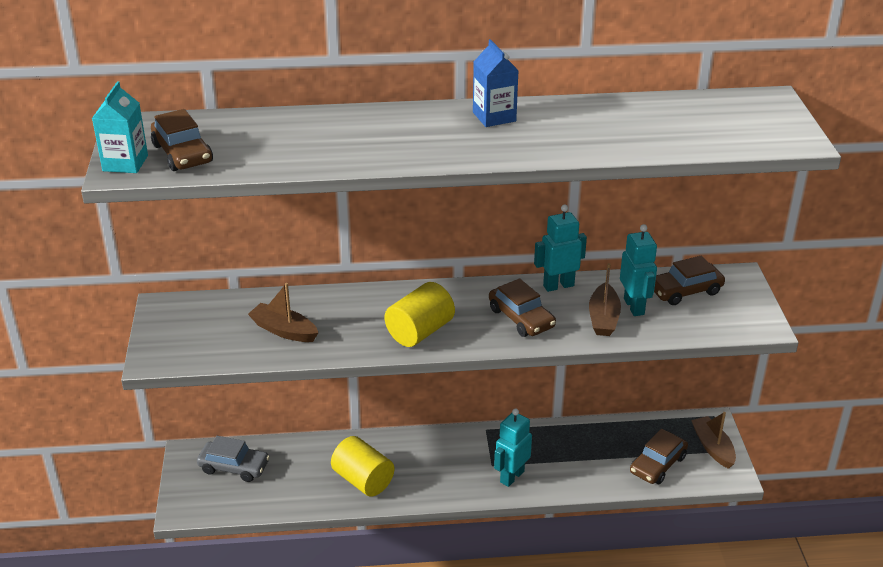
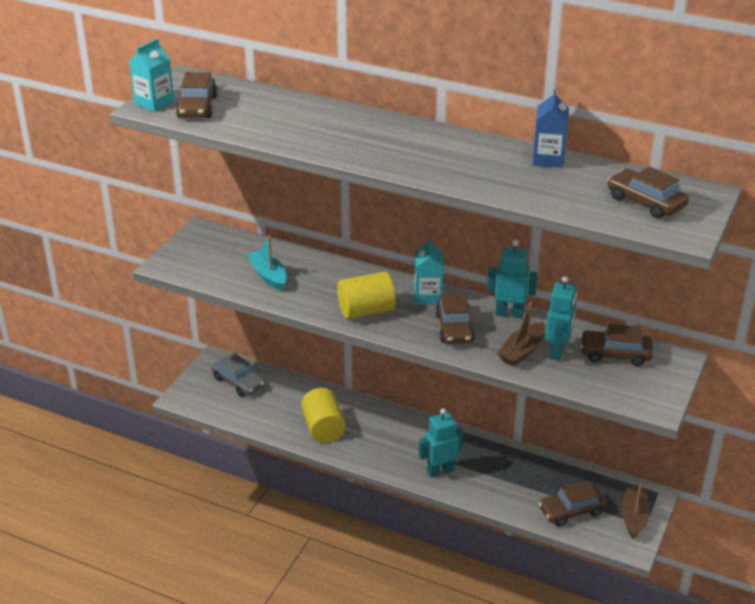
camera: 30 degrees right, 0 degrees up
brown boat [248,283,318,342] -> turquoise boat [247,235,286,291]
blue carton [473,39,519,127] -> blue carton moved to [532,90,569,168]
none -> turquoise carton [414,238,444,304]
none -> brown car [608,166,689,219]

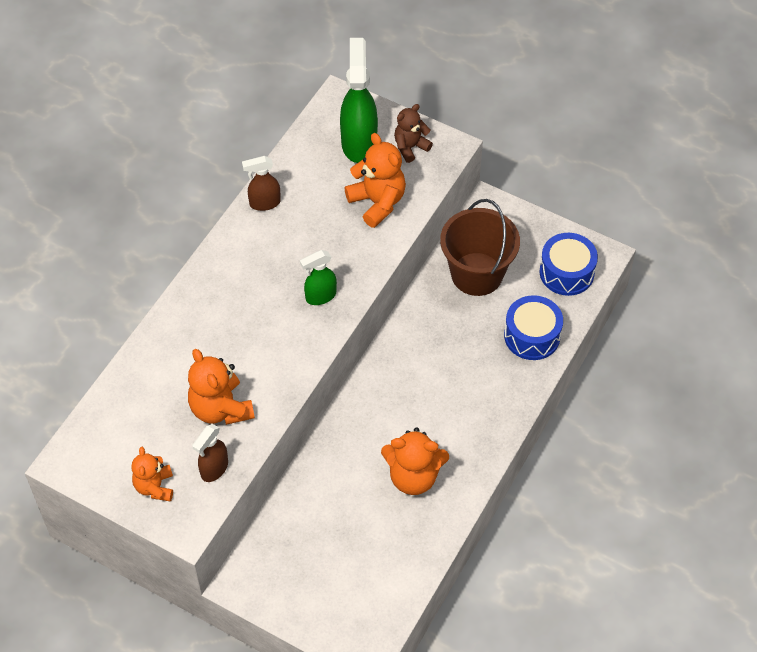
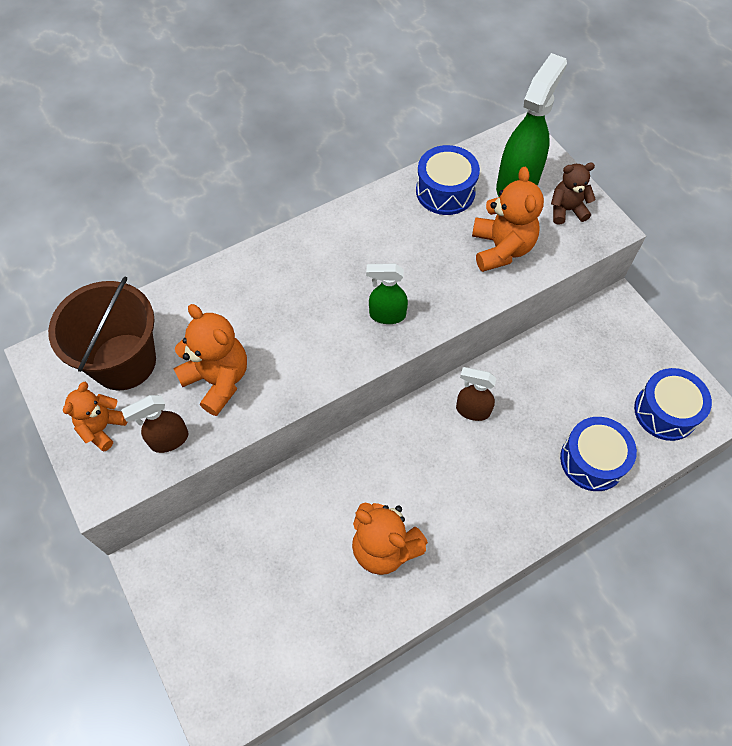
camera: 30 degrees right, 5 degrees up
orange teddy bear [188,349,255,425] -> orange teddy bear turned 135 degrees clockwise [173,304,247,416]
brown spray bottle [242,156,281,211] -> brown spray bottle moved to [456,367,497,421]
brown bucket [440,199,520,296] -> brown bucket moved to [48,276,156,390]
none -> blue drum [416,145,480,215]

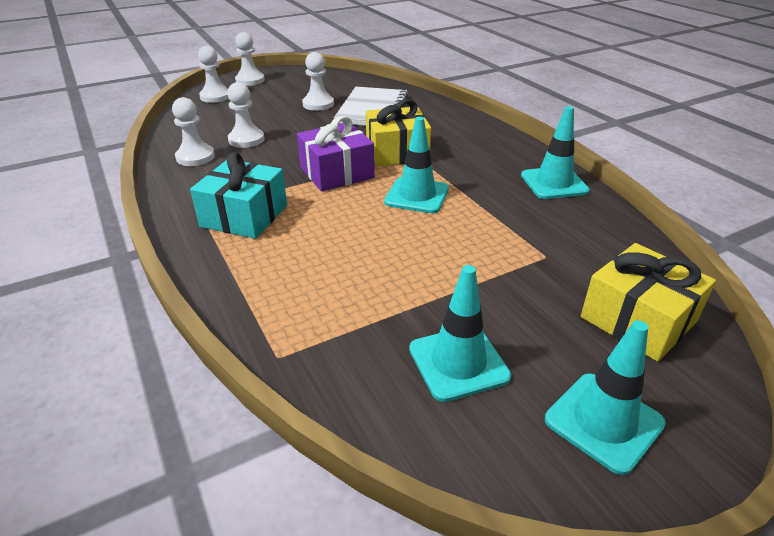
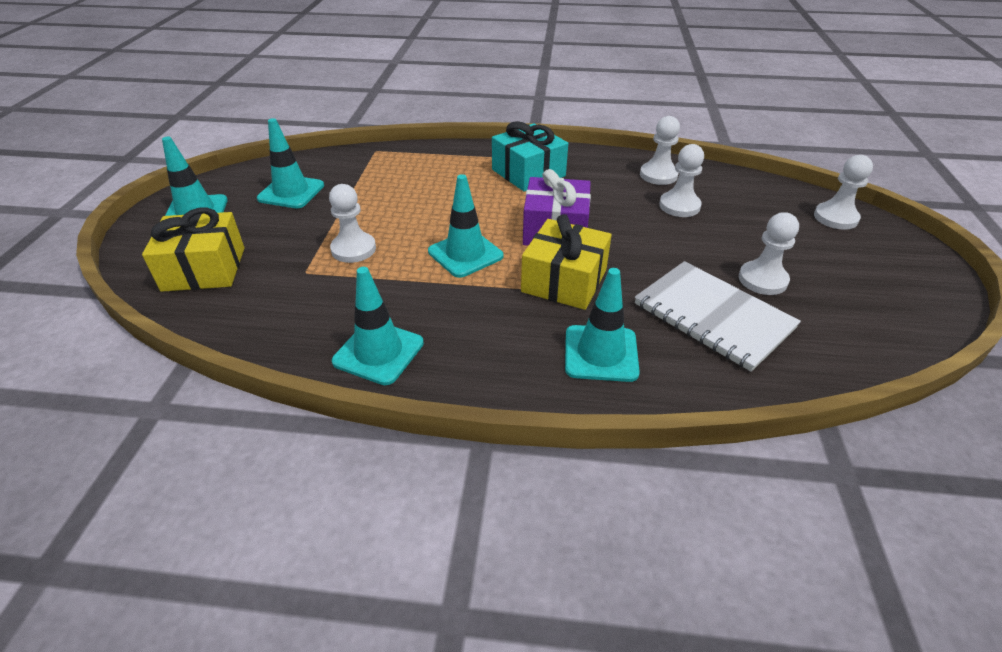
camera: 125 degrees right, 5 degrees up
white pawn [235,32,265,86] -> white pawn moved to [329,184,376,263]
none -> turquoise traffic cone [565,268,640,382]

What is expected: Begin at the line containing "camera: 30 degrees right, 5 degrees up" and write out every line to the end of the data exactly. Skip the pictures.

Response to the task:
camera: 30 degrees right, 5 degrees up
orange teddy bear [188,349,255,425] -> orange teddy bear turned 135 degrees clockwise [173,304,247,416]
brown spray bottle [242,156,281,211] -> brown spray bottle moved to [456,367,497,421]
brown bucket [440,199,520,296] -> brown bucket moved to [48,276,156,390]
none -> blue drum [416,145,480,215]

camera: 125 degrees right, 5 degrees up
white pawn [235,32,265,86] -> white pawn moved to [329,184,376,263]
none -> turquoise traffic cone [565,268,640,382]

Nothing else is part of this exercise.